## Task statement
Output only this range of the data below: the line that contains "none -> pink slope D3:F3 level 1 top D" through the final line, both ends included, each retyped exactly.

## Material for the task
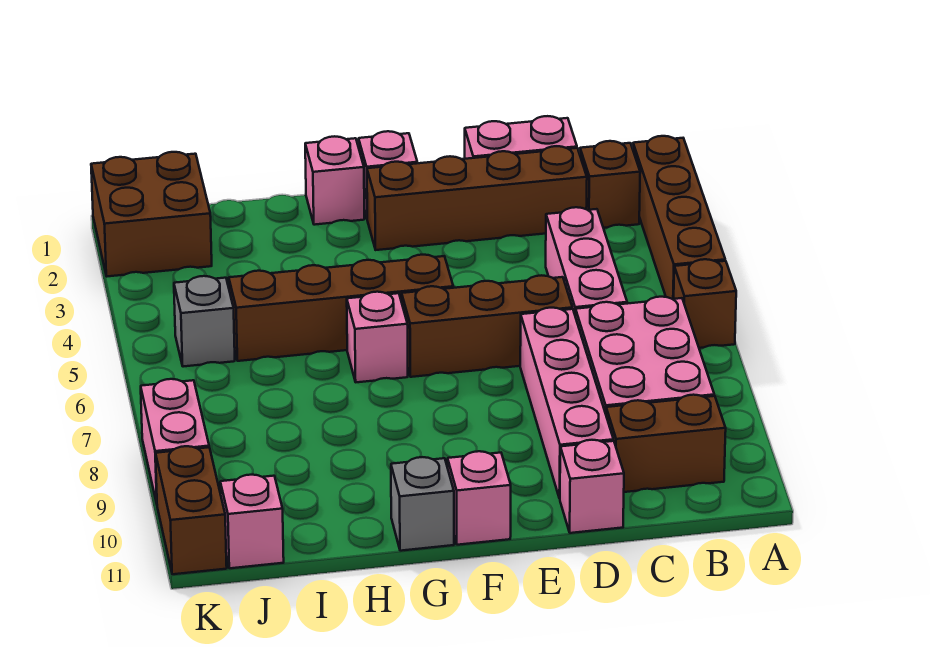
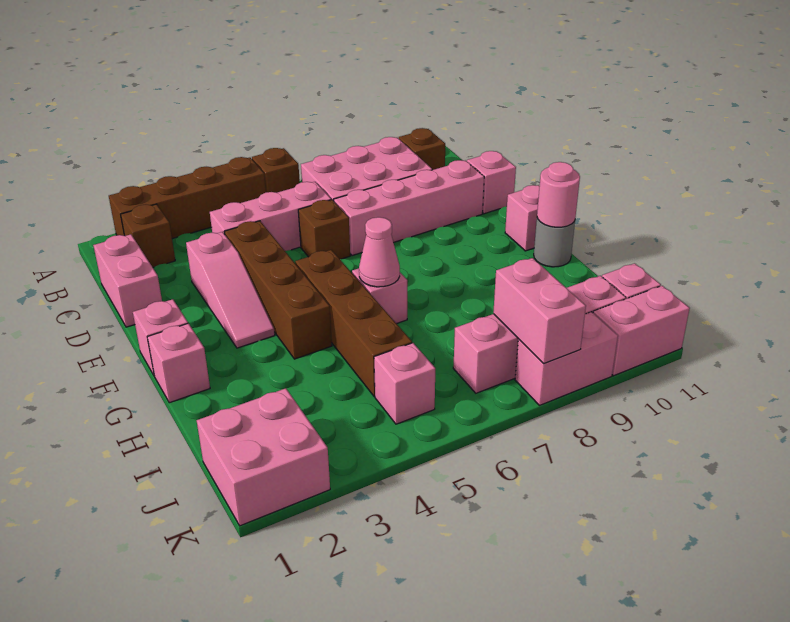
brown brick B10:C10 level 1 -> brown brick B10 level 1
brown brick C2:F2 level 1 -> brown brick D4:G4 level 1
none -> pink slope D3:F3 level 1 top D
brown brick D6:F6 level 1 -> brown brick D6 level 1
none -> pink cone G6 level 2
grey brick G11 level 1 -> grey round brick G11 level 1
none -> pink round brick G11 level 2
brown brick J1:K2 level 1 -> pink brick J1:K2 level 1
grey brick J5 level 1 -> pink brick J5 level 1
none -> pink brick J7:J10 level 1
none -> pink brick J8:K8 level 2
brown brick K10:K11 level 1 -> pink brick K10:K11 level 1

## Result of this task
none -> pink slope D3:F3 level 1 top D
brown brick D6:F6 level 1 -> brown brick D6 level 1
none -> pink cone G6 level 2
grey brick G11 level 1 -> grey round brick G11 level 1
none -> pink round brick G11 level 2
brown brick J1:K2 level 1 -> pink brick J1:K2 level 1
grey brick J5 level 1 -> pink brick J5 level 1
none -> pink brick J7:J10 level 1
none -> pink brick J8:K8 level 2
brown brick K10:K11 level 1 -> pink brick K10:K11 level 1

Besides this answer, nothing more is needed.